> _INFORMATION SHOWN_

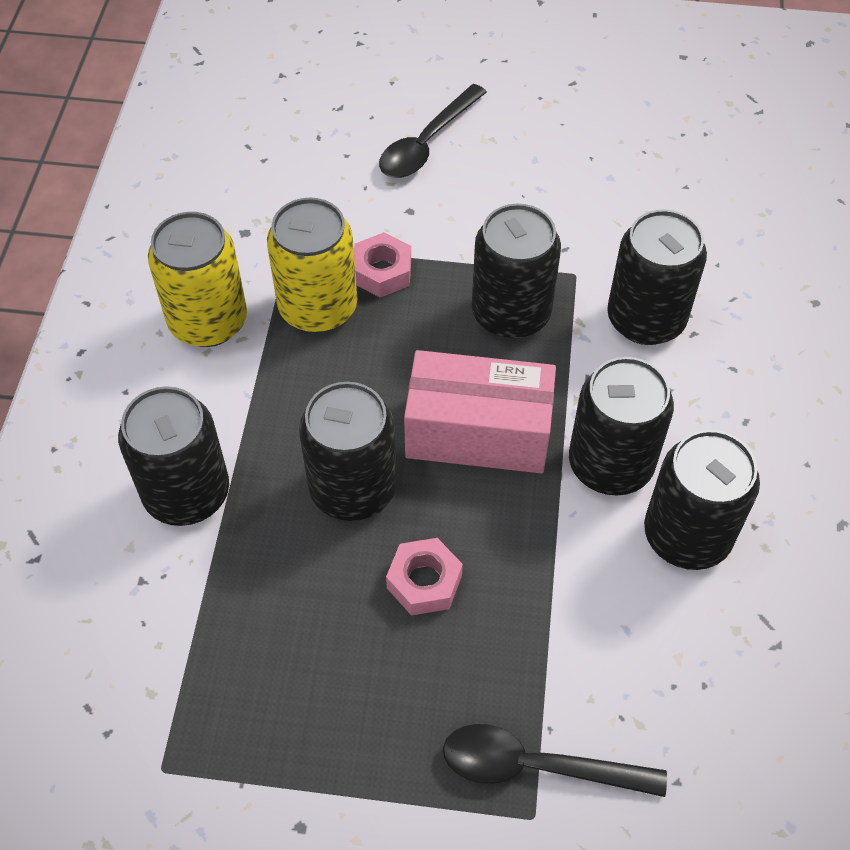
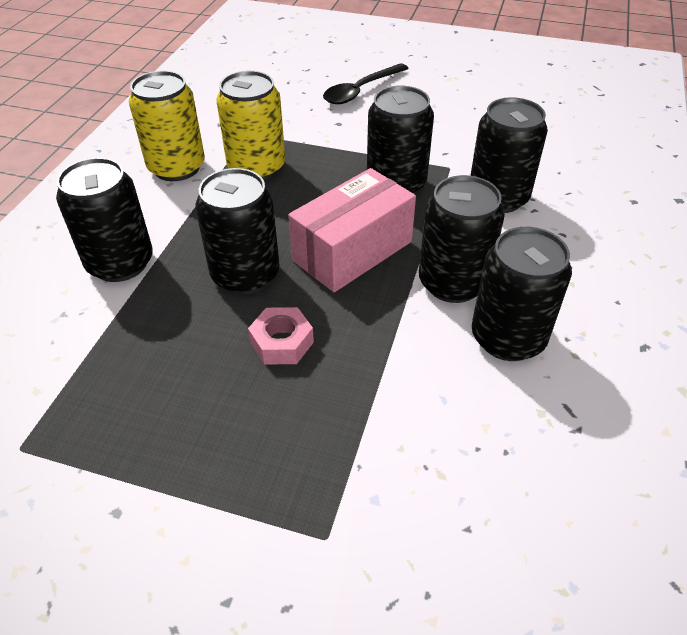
camera: 10 degrees right, 10 degrees down
pink nut [354,232,411,298] -> none
pink box [404,350,556,473] -> pink box turned 60 degrees counterclockwise [288,168,416,292]
black spoon [443,724,667,797] -> none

> _WHAT THE EXERCISE ASKS_
What are the lines of the data above that include the string "pink"? Copy them.

> _RESPONSE FOR THIS EXERCISE_
pink nut [354,232,411,298] -> none
pink box [404,350,556,473] -> pink box turned 60 degrees counterclockwise [288,168,416,292]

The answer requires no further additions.